DATA PROVIDED:
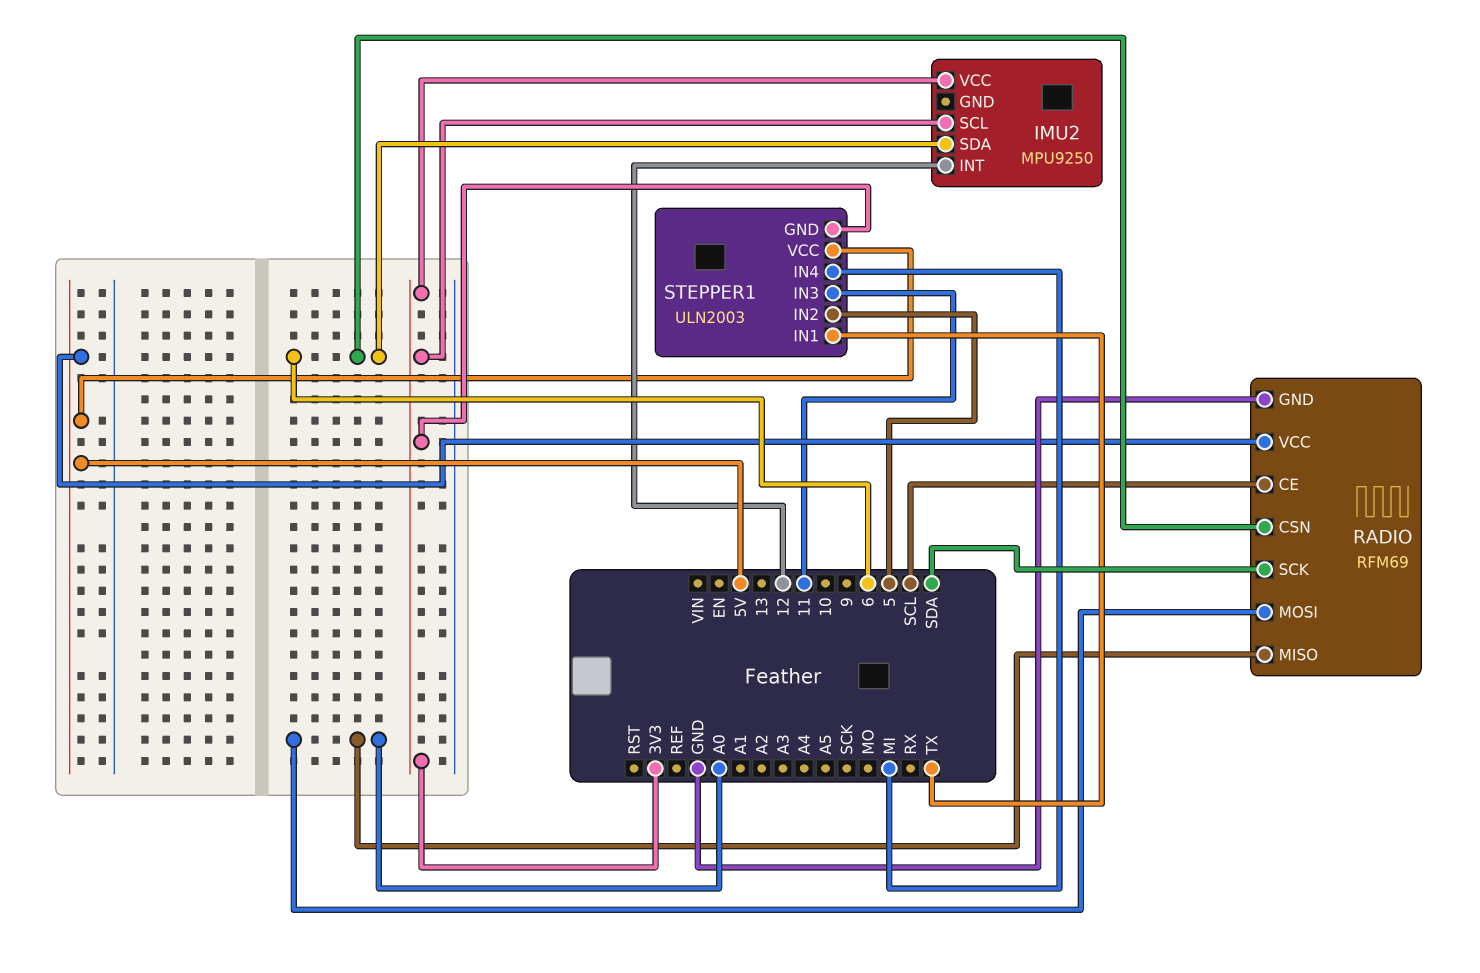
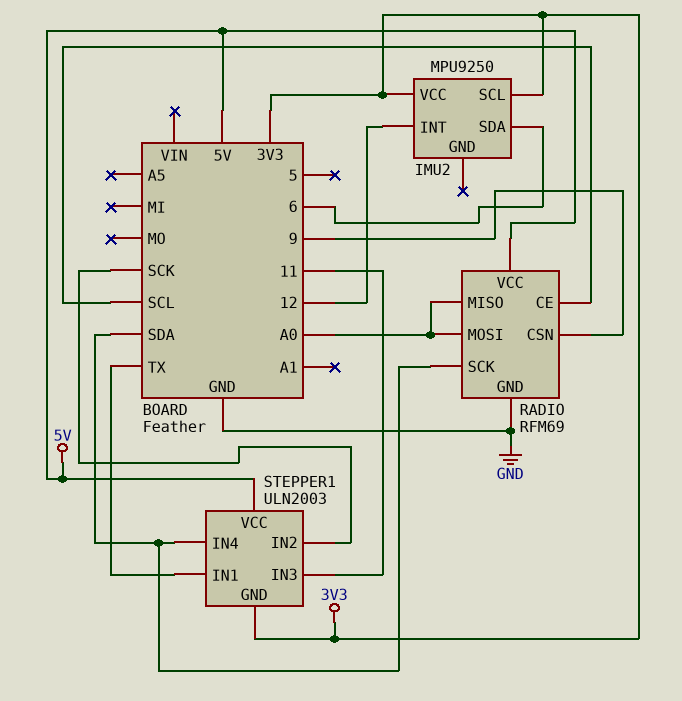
RADIO pin CSN: 6 -> 9
STEPPER1 pin IN2: 5 -> SCK
STEPPER1 pin IN4: MI -> SDA

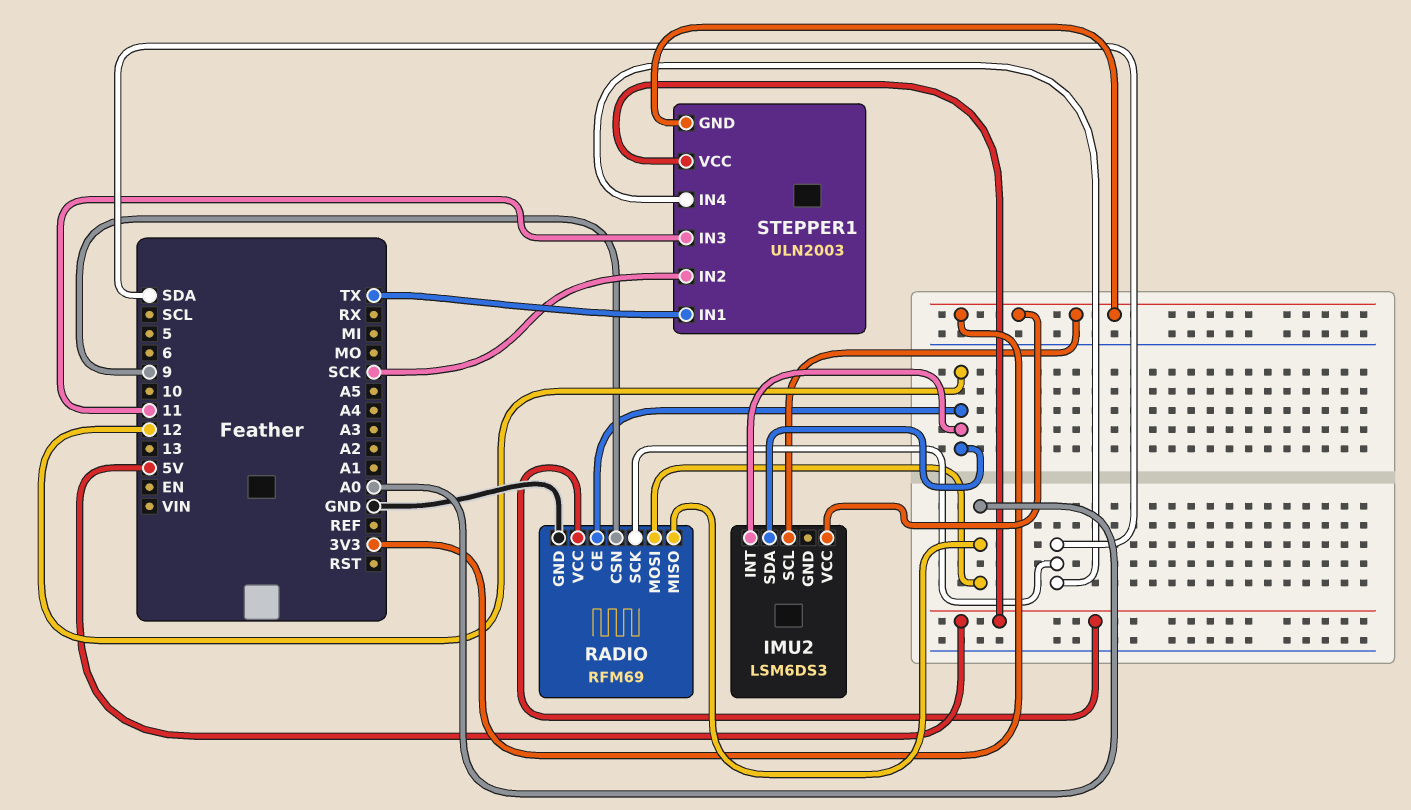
IMU2: MPU9250 -> LSM6DS3
IMU2 pin SDA: 6 -> 12
RADIO pin CE: SCL -> 12

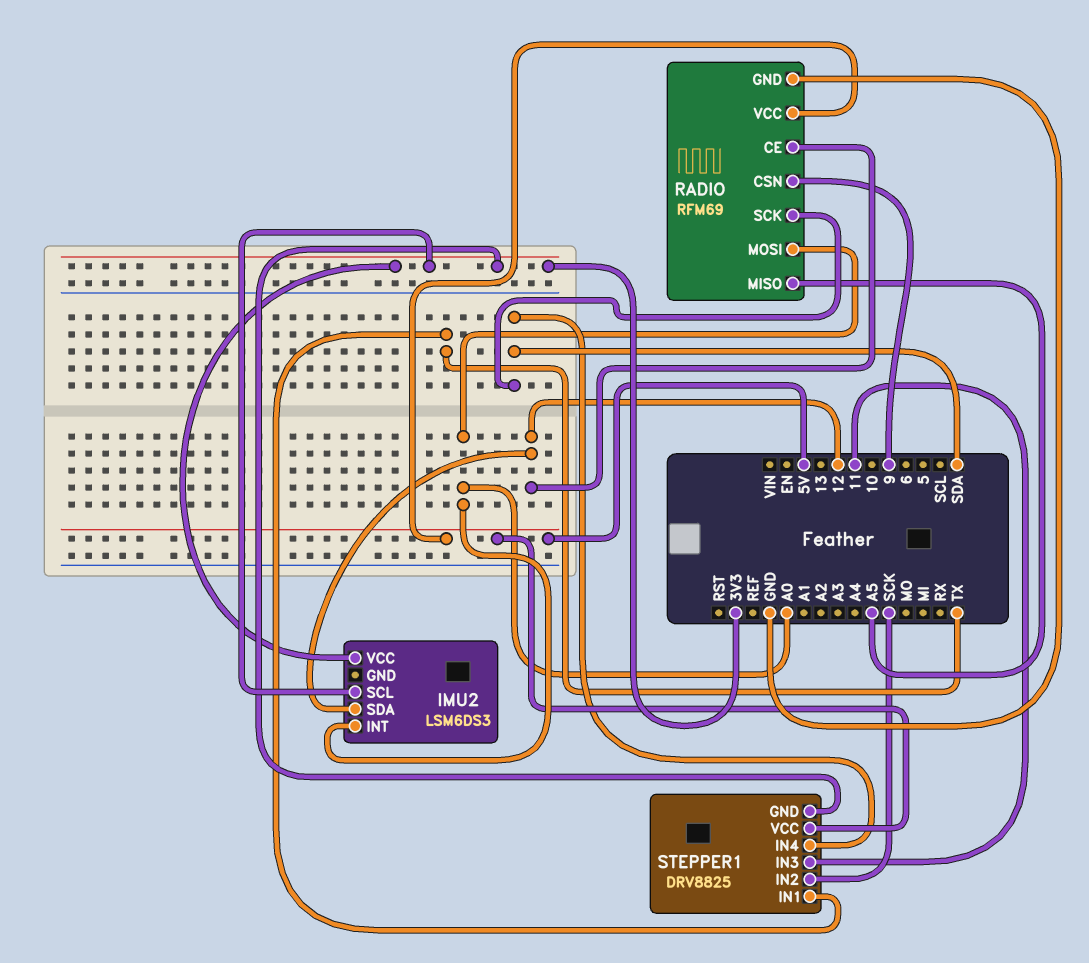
IMU2 pin INT: 12 -> A0
RADIO pin MISO: A0 -> A5
STEPPER1: ULN2003 -> DRV8825

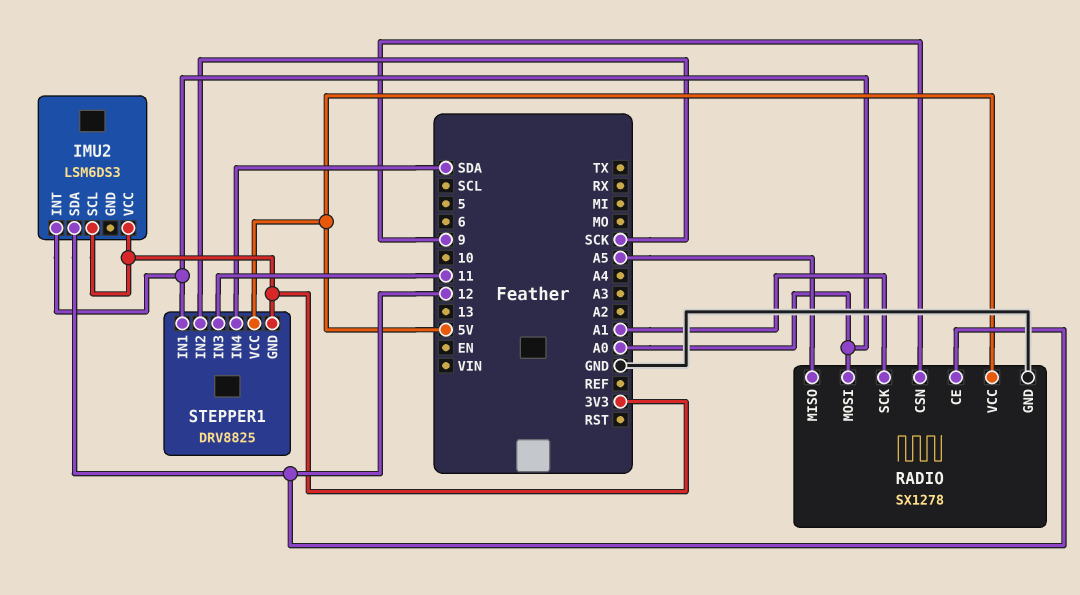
RADIO: RFM69 -> SX1278
RADIO pin SCK: SDA -> A1
STEPPER1 pin IN1: TX -> A0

WHAT IS EXPECTED: Starting at the line that contains "RADIO pin CE: SCL -> 12", retype every line through the end of the material exactly as written, including both end lines but no pictures.

OUTPUT FOR THIS EXERCISE:
RADIO pin CE: SCL -> 12

IMU2 pin INT: 12 -> A0
RADIO pin MISO: A0 -> A5
STEPPER1: ULN2003 -> DRV8825

RADIO: RFM69 -> SX1278
RADIO pin SCK: SDA -> A1
STEPPER1 pin IN1: TX -> A0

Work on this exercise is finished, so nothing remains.